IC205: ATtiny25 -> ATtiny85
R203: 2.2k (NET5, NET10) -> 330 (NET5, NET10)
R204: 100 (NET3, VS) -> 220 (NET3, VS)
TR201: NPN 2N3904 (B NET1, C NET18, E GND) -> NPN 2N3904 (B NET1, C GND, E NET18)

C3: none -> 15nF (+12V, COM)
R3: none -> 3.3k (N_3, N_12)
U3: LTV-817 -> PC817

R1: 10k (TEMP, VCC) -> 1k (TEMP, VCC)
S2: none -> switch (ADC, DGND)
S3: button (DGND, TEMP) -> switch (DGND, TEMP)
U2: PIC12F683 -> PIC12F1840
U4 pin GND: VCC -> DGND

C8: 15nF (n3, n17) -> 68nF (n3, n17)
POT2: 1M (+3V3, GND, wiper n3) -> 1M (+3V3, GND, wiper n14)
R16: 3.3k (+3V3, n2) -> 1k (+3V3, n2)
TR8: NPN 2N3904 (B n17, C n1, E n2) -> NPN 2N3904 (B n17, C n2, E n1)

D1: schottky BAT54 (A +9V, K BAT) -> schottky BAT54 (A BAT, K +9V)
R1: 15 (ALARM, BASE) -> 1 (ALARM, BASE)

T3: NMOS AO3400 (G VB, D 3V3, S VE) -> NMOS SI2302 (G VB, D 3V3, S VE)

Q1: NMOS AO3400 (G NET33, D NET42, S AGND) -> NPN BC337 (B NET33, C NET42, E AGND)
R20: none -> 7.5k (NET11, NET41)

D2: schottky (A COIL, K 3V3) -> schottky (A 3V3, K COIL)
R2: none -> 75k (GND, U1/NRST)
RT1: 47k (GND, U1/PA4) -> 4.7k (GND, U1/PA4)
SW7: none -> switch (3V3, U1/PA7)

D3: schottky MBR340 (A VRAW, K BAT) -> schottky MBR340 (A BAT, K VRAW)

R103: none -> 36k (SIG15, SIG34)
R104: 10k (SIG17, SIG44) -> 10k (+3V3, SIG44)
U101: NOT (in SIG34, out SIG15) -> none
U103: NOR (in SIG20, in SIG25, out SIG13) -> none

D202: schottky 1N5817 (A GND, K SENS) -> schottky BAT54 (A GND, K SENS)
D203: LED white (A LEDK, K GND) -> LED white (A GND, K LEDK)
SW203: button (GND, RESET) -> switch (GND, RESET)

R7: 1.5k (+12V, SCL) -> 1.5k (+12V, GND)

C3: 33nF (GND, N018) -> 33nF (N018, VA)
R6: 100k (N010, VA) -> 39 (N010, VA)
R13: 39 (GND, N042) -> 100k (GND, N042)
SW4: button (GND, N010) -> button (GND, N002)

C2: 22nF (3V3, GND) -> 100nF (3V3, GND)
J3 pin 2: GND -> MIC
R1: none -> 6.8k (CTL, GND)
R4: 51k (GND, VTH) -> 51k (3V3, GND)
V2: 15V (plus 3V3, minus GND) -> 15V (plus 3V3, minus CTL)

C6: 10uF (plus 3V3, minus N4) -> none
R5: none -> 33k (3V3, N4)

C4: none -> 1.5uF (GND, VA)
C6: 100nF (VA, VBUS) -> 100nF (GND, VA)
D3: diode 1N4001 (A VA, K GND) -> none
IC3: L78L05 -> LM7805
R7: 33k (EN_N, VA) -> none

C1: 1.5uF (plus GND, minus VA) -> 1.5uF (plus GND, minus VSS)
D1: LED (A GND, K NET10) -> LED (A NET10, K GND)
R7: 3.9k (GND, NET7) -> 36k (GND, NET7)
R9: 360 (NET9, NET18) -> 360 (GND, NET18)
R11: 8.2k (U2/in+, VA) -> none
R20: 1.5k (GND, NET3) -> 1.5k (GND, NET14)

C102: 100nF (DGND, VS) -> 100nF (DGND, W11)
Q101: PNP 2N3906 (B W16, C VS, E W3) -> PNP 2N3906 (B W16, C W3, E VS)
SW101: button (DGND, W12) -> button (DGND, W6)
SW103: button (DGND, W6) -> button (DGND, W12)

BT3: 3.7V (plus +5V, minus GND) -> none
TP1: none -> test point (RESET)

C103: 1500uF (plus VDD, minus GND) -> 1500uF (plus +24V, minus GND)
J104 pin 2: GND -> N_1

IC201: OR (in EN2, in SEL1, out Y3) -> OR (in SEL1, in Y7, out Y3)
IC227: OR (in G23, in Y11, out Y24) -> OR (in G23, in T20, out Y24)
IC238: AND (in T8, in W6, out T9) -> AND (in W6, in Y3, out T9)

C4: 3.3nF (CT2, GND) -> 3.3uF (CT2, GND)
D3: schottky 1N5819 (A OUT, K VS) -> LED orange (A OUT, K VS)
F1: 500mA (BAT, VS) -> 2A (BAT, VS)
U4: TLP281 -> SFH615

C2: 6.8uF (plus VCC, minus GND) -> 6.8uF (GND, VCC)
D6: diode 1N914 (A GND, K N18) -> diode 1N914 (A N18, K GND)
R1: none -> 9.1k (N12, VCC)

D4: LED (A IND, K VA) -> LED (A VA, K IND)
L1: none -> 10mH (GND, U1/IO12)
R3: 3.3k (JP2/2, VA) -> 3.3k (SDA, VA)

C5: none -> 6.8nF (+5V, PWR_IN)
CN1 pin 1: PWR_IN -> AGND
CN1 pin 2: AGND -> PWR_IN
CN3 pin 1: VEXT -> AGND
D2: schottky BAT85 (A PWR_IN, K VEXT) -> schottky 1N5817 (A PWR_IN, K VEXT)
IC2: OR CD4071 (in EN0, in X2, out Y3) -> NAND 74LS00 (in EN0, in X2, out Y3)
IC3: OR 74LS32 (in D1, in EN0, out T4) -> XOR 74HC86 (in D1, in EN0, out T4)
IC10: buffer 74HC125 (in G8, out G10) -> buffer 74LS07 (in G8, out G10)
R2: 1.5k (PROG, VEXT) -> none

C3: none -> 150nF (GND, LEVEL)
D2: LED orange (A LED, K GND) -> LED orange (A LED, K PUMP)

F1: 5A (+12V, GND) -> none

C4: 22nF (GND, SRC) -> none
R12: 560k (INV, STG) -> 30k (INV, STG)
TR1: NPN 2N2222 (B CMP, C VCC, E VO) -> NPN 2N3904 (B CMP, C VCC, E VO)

## Work order
Please output every line shown above exactly.

## Answer section
IC205: ATtiny25 -> ATtiny85
R203: 2.2k (NET5, NET10) -> 330 (NET5, NET10)
R204: 100 (NET3, VS) -> 220 (NET3, VS)
TR201: NPN 2N3904 (B NET1, C NET18, E GND) -> NPN 2N3904 (B NET1, C GND, E NET18)

C3: none -> 15nF (+12V, COM)
R3: none -> 3.3k (N_3, N_12)
U3: LTV-817 -> PC817

R1: 10k (TEMP, VCC) -> 1k (TEMP, VCC)
S2: none -> switch (ADC, DGND)
S3: button (DGND, TEMP) -> switch (DGND, TEMP)
U2: PIC12F683 -> PIC12F1840
U4 pin GND: VCC -> DGND

C8: 15nF (n3, n17) -> 68nF (n3, n17)
POT2: 1M (+3V3, GND, wiper n3) -> 1M (+3V3, GND, wiper n14)
R16: 3.3k (+3V3, n2) -> 1k (+3V3, n2)
TR8: NPN 2N3904 (B n17, C n1, E n2) -> NPN 2N3904 (B n17, C n2, E n1)

D1: schottky BAT54 (A +9V, K BAT) -> schottky BAT54 (A BAT, K +9V)
R1: 15 (ALARM, BASE) -> 1 (ALARM, BASE)

T3: NMOS AO3400 (G VB, D 3V3, S VE) -> NMOS SI2302 (G VB, D 3V3, S VE)

Q1: NMOS AO3400 (G NET33, D NET42, S AGND) -> NPN BC337 (B NET33, C NET42, E AGND)
R20: none -> 7.5k (NET11, NET41)

D2: schottky (A COIL, K 3V3) -> schottky (A 3V3, K COIL)
R2: none -> 75k (GND, U1/NRST)
RT1: 47k (GND, U1/PA4) -> 4.7k (GND, U1/PA4)
SW7: none -> switch (3V3, U1/PA7)

D3: schottky MBR340 (A VRAW, K BAT) -> schottky MBR340 (A BAT, K VRAW)

R103: none -> 36k (SIG15, SIG34)
R104: 10k (SIG17, SIG44) -> 10k (+3V3, SIG44)
U101: NOT (in SIG34, out SIG15) -> none
U103: NOR (in SIG20, in SIG25, out SIG13) -> none

D202: schottky 1N5817 (A GND, K SENS) -> schottky BAT54 (A GND, K SENS)
D203: LED white (A LEDK, K GND) -> LED white (A GND, K LEDK)
SW203: button (GND, RESET) -> switch (GND, RESET)

R7: 1.5k (+12V, SCL) -> 1.5k (+12V, GND)

C3: 33nF (GND, N018) -> 33nF (N018, VA)
R6: 100k (N010, VA) -> 39 (N010, VA)
R13: 39 (GND, N042) -> 100k (GND, N042)
SW4: button (GND, N010) -> button (GND, N002)

C2: 22nF (3V3, GND) -> 100nF (3V3, GND)
J3 pin 2: GND -> MIC
R1: none -> 6.8k (CTL, GND)
R4: 51k (GND, VTH) -> 51k (3V3, GND)
V2: 15V (plus 3V3, minus GND) -> 15V (plus 3V3, minus CTL)

C6: 10uF (plus 3V3, minus N4) -> none
R5: none -> 33k (3V3, N4)

C4: none -> 1.5uF (GND, VA)
C6: 100nF (VA, VBUS) -> 100nF (GND, VA)
D3: diode 1N4001 (A VA, K GND) -> none
IC3: L78L05 -> LM7805
R7: 33k (EN_N, VA) -> none

C1: 1.5uF (plus GND, minus VA) -> 1.5uF (plus GND, minus VSS)
D1: LED (A GND, K NET10) -> LED (A NET10, K GND)
R7: 3.9k (GND, NET7) -> 36k (GND, NET7)
R9: 360 (NET9, NET18) -> 360 (GND, NET18)
R11: 8.2k (U2/in+, VA) -> none
R20: 1.5k (GND, NET3) -> 1.5k (GND, NET14)

C102: 100nF (DGND, VS) -> 100nF (DGND, W11)
Q101: PNP 2N3906 (B W16, C VS, E W3) -> PNP 2N3906 (B W16, C W3, E VS)
SW101: button (DGND, W12) -> button (DGND, W6)
SW103: button (DGND, W6) -> button (DGND, W12)

BT3: 3.7V (plus +5V, minus GND) -> none
TP1: none -> test point (RESET)

C103: 1500uF (plus VDD, minus GND) -> 1500uF (plus +24V, minus GND)
J104 pin 2: GND -> N_1

IC201: OR (in EN2, in SEL1, out Y3) -> OR (in SEL1, in Y7, out Y3)
IC227: OR (in G23, in Y11, out Y24) -> OR (in G23, in T20, out Y24)
IC238: AND (in T8, in W6, out T9) -> AND (in W6, in Y3, out T9)

C4: 3.3nF (CT2, GND) -> 3.3uF (CT2, GND)
D3: schottky 1N5819 (A OUT, K VS) -> LED orange (A OUT, K VS)
F1: 500mA (BAT, VS) -> 2A (BAT, VS)
U4: TLP281 -> SFH615

C2: 6.8uF (plus VCC, minus GND) -> 6.8uF (GND, VCC)
D6: diode 1N914 (A GND, K N18) -> diode 1N914 (A N18, K GND)
R1: none -> 9.1k (N12, VCC)

D4: LED (A IND, K VA) -> LED (A VA, K IND)
L1: none -> 10mH (GND, U1/IO12)
R3: 3.3k (JP2/2, VA) -> 3.3k (SDA, VA)

C5: none -> 6.8nF (+5V, PWR_IN)
CN1 pin 1: PWR_IN -> AGND
CN1 pin 2: AGND -> PWR_IN
CN3 pin 1: VEXT -> AGND
D2: schottky BAT85 (A PWR_IN, K VEXT) -> schottky 1N5817 (A PWR_IN, K VEXT)
IC2: OR CD4071 (in EN0, in X2, out Y3) -> NAND 74LS00 (in EN0, in X2, out Y3)
IC3: OR 74LS32 (in D1, in EN0, out T4) -> XOR 74HC86 (in D1, in EN0, out T4)
IC10: buffer 74HC125 (in G8, out G10) -> buffer 74LS07 (in G8, out G10)
R2: 1.5k (PROG, VEXT) -> none

C3: none -> 150nF (GND, LEVEL)
D2: LED orange (A LED, K GND) -> LED orange (A LED, K PUMP)

F1: 5A (+12V, GND) -> none

C4: 22nF (GND, SRC) -> none
R12: 560k (INV, STG) -> 30k (INV, STG)
TR1: NPN 2N2222 (B CMP, C VCC, E VO) -> NPN 2N3904 (B CMP, C VCC, E VO)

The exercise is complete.